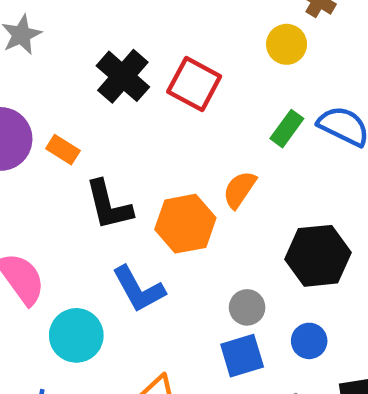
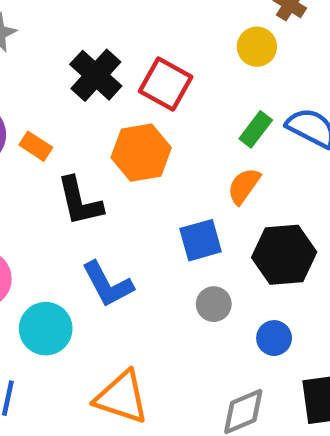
orange semicircle: (239, 190) -> (244, 186), moved
orange hexagon: (185, 224) -> (141, 153), moved
blue square: (242, 356) -> (201, 240), moved

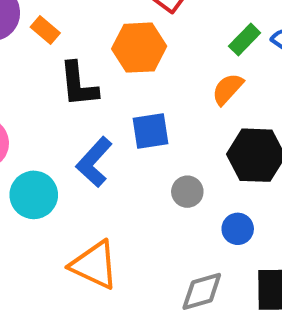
blue square: (201, 240) -> (150, 131), moved
blue L-shape: (107, 284) -> (94, 162), turned 63

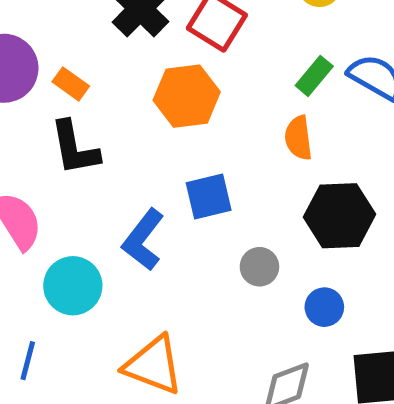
black L-shape: (78, 84) -> (75, 148), moved
orange semicircle: (228, 89) -> (298, 138), turned -45

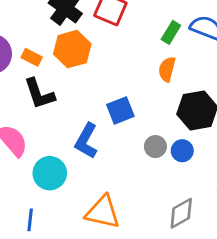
orange hexagon: (187, 96) -> (72, 49), moved
orange semicircle: (298, 138) -> (167, 69), turned 30
blue circle: (324, 307) -> (182, 151), moved

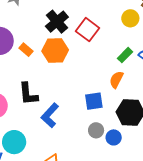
black L-shape: (39, 94) -> (28, 94), moved
blue square: (120, 110) -> (94, 101), moved
cyan circle: (50, 173) -> (14, 142), moved

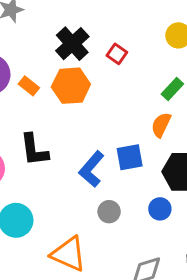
red square: (88, 30) -> (117, 54), size x0.6
blue L-shape: (50, 115) -> (92, 169), moved
gray circle: (96, 130) -> (109, 212), moved

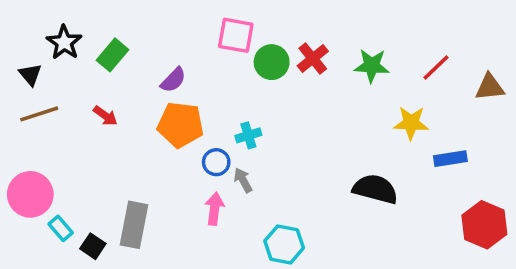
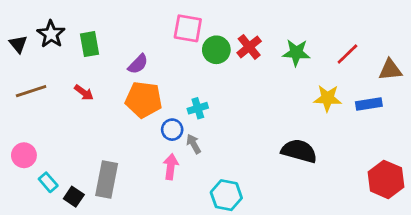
green rectangle: (113, 55) -> (89, 44), turned -50
black triangle: (30, 75) -> (18, 44), moved
blue rectangle: (450, 159) -> (369, 104), moved
pink circle: (30, 194) -> (24, 155), size x0.7

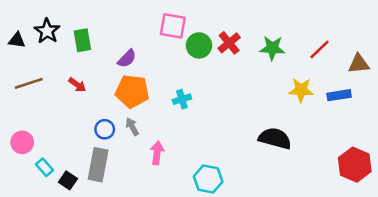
black triangle: (18, 44) -> (17, 40), turned -42
blue circle: (172, 130) -> (105, 129), moved
gray arrow: (194, 144) -> (132, 127), moved

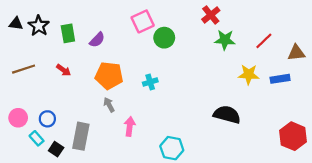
pink square: (173, 26) -> (143, 21), turned -35
black triangle: (17, 40) -> (16, 24), moved
red cross: (229, 43) -> (211, 15), moved
purple semicircle: (127, 59) -> (97, 40), moved
blue circle: (105, 129) -> (47, 119), moved

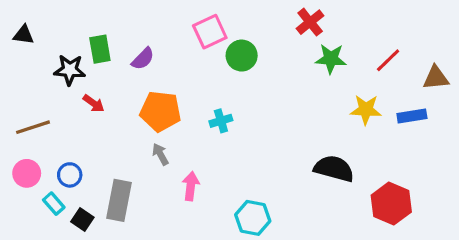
black star: (39, 26) -> (70, 70), moved, turned -30
brown line: (24, 69) -> (33, 127), moved
red hexagon: (293, 136) -> (391, 204), moved

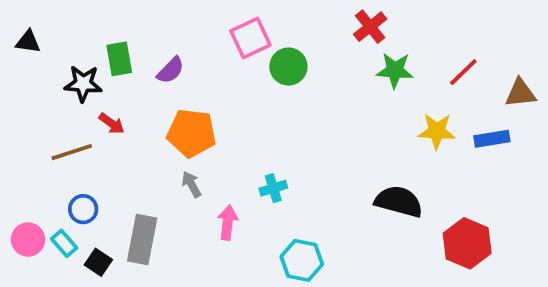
cyan cross: (221, 121) -> (273, 188), moved
brown line: (33, 127) -> (72, 152), moved
pink circle: (27, 173) -> (28, 240), moved

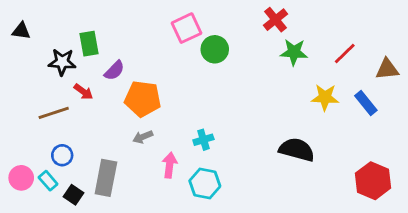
purple semicircle: (171, 70) -> (114, 70), moved
blue rectangle: (492, 139) -> (366, 103), turned 60
gray arrow: (192, 184) -> (143, 137), turned -84
red hexagon: (467, 243) -> (373, 181), moved
cyan hexagon: (302, 260) -> (205, 183), moved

Requirement ▸ A bare number is the whole answer: the tally of lines in the listing above that include "orange".

Solution below ▸ 5